### EXERCISE DIRECTIONS:
Repeat the stretch of entries below from the line with "orange capsule: 1 -> 0" through the line with "blue ring: 2 -> 3". Include both ends and add nothing.

Colored object listings:

--

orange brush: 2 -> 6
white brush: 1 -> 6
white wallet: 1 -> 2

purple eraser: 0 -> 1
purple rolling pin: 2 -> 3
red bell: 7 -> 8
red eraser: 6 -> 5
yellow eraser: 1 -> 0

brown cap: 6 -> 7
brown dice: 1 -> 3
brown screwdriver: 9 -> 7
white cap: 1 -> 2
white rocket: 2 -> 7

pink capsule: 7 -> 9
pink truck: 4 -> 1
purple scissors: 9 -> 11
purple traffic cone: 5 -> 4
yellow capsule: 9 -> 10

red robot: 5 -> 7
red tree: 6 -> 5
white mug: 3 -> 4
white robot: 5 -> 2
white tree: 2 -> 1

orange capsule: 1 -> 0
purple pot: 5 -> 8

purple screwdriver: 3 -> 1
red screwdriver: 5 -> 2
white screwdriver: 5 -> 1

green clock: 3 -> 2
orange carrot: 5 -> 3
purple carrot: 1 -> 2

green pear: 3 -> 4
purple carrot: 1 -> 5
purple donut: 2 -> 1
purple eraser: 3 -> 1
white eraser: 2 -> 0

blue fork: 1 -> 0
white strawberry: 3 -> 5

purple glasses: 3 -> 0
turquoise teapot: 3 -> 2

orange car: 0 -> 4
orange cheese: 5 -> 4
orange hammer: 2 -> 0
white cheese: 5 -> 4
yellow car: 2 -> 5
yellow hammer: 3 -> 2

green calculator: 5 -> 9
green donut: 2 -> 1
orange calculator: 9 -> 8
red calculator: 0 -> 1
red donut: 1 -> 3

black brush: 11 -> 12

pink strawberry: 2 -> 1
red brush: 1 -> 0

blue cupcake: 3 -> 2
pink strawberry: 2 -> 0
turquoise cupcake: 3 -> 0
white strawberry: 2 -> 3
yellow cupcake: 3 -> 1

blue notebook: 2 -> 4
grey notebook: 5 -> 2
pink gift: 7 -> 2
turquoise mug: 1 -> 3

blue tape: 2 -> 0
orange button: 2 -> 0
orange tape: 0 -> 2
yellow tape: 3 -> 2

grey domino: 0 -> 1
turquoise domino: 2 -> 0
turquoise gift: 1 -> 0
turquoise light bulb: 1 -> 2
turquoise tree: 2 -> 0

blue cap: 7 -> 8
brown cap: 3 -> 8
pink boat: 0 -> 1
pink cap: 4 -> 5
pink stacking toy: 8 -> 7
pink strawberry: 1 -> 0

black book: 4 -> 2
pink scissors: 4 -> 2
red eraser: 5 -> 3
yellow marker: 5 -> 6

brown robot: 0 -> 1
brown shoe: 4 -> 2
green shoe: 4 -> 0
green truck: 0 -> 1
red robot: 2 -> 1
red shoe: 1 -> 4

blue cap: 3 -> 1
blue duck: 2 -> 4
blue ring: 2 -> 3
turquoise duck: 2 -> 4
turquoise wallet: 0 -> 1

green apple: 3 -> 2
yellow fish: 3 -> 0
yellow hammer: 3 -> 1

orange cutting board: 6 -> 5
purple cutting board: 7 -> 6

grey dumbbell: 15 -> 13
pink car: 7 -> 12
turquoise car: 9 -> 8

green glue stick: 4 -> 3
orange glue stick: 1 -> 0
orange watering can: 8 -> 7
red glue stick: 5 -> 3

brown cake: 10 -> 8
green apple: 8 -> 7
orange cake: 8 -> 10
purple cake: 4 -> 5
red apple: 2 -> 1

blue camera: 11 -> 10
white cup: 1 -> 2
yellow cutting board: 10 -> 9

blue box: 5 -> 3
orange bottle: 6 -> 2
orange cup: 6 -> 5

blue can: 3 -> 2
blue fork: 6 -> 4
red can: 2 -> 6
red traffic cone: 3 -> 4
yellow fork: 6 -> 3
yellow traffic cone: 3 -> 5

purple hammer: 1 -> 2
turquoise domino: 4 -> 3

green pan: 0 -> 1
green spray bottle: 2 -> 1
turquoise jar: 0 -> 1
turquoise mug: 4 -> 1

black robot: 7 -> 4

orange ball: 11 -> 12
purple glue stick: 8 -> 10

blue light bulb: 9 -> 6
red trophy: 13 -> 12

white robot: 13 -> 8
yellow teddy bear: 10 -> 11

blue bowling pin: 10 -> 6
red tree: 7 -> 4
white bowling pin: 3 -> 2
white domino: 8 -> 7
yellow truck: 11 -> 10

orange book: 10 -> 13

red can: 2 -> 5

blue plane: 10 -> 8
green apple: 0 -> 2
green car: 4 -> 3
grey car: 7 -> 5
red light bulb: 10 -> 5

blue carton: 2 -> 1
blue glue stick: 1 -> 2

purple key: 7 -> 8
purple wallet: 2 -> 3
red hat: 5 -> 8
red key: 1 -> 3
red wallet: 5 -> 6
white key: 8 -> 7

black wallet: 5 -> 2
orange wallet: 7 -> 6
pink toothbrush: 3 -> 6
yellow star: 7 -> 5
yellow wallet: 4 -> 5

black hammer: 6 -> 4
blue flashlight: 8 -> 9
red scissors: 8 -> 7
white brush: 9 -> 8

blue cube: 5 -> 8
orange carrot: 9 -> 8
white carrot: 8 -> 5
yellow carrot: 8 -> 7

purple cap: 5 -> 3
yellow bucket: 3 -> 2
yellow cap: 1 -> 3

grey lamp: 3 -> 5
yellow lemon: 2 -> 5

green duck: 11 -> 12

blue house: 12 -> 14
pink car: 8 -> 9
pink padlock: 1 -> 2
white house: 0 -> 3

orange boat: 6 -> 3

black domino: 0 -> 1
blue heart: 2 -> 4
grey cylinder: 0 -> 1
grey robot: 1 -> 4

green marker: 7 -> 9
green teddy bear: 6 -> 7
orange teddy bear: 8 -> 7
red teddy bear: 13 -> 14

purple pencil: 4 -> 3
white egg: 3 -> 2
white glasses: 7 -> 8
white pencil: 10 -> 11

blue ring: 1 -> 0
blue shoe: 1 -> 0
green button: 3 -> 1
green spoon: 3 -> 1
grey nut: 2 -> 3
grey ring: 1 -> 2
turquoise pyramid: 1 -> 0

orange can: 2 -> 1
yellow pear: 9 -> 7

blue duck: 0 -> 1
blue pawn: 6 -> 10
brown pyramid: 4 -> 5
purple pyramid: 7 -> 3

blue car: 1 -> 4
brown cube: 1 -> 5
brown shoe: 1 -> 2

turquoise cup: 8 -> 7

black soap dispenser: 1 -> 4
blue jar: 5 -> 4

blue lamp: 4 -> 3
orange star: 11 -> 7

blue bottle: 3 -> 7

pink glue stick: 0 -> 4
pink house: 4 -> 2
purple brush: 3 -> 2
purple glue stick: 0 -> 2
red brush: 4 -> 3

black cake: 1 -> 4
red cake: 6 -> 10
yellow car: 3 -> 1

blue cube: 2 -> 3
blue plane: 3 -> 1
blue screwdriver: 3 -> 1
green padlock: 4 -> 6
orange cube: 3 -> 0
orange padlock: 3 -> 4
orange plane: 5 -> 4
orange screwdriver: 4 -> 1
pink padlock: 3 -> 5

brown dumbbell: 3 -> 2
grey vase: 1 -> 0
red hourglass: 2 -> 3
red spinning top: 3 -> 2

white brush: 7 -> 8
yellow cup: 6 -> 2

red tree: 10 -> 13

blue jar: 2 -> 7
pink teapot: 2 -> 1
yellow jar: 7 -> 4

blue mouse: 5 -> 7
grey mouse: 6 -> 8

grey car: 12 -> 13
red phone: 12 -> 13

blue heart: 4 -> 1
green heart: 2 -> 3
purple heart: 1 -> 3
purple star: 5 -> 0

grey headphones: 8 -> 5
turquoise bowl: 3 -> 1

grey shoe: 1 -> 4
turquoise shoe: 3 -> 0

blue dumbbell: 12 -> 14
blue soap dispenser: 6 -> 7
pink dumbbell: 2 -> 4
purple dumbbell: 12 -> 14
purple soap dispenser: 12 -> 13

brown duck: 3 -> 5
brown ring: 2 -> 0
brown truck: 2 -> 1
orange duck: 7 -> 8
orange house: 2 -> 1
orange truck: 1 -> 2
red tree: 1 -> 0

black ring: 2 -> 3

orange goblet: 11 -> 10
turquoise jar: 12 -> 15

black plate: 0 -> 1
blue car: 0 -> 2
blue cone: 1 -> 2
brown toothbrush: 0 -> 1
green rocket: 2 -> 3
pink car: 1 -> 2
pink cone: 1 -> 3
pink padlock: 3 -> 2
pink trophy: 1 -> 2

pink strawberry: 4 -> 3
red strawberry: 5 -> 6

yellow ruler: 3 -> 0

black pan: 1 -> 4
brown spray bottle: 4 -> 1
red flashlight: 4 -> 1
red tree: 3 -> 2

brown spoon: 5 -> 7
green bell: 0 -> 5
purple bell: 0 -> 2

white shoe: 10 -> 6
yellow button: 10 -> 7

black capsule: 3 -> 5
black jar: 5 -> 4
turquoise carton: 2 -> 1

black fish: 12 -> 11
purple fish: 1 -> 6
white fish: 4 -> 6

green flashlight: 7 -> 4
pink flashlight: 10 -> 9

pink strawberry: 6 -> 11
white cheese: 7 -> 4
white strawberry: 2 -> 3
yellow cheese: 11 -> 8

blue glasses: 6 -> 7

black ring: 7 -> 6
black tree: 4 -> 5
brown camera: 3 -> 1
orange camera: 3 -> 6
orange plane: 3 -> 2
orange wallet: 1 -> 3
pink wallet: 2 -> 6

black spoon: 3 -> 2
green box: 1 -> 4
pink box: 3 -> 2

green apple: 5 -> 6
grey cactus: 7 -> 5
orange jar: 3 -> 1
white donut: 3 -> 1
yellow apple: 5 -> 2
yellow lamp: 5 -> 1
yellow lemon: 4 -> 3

--

### WRITTEN RESPONSE:
orange capsule: 1 -> 0
purple pot: 5 -> 8

purple screwdriver: 3 -> 1
red screwdriver: 5 -> 2
white screwdriver: 5 -> 1

green clock: 3 -> 2
orange carrot: 5 -> 3
purple carrot: 1 -> 2

green pear: 3 -> 4
purple carrot: 1 -> 5
purple donut: 2 -> 1
purple eraser: 3 -> 1
white eraser: 2 -> 0

blue fork: 1 -> 0
white strawberry: 3 -> 5

purple glasses: 3 -> 0
turquoise teapot: 3 -> 2

orange car: 0 -> 4
orange cheese: 5 -> 4
orange hammer: 2 -> 0
white cheese: 5 -> 4
yellow car: 2 -> 5
yellow hammer: 3 -> 2

green calculator: 5 -> 9
green donut: 2 -> 1
orange calculator: 9 -> 8
red calculator: 0 -> 1
red donut: 1 -> 3

black brush: 11 -> 12

pink strawberry: 2 -> 1
red brush: 1 -> 0

blue cupcake: 3 -> 2
pink strawberry: 2 -> 0
turquoise cupcake: 3 -> 0
white strawberry: 2 -> 3
yellow cupcake: 3 -> 1

blue notebook: 2 -> 4
grey notebook: 5 -> 2
pink gift: 7 -> 2
turquoise mug: 1 -> 3

blue tape: 2 -> 0
orange button: 2 -> 0
orange tape: 0 -> 2
yellow tape: 3 -> 2

grey domino: 0 -> 1
turquoise domino: 2 -> 0
turquoise gift: 1 -> 0
turquoise light bulb: 1 -> 2
turquoise tree: 2 -> 0

blue cap: 7 -> 8
brown cap: 3 -> 8
pink boat: 0 -> 1
pink cap: 4 -> 5
pink stacking toy: 8 -> 7
pink strawberry: 1 -> 0

black book: 4 -> 2
pink scissors: 4 -> 2
red eraser: 5 -> 3
yellow marker: 5 -> 6

brown robot: 0 -> 1
brown shoe: 4 -> 2
green shoe: 4 -> 0
green truck: 0 -> 1
red robot: 2 -> 1
red shoe: 1 -> 4

blue cap: 3 -> 1
blue duck: 2 -> 4
blue ring: 2 -> 3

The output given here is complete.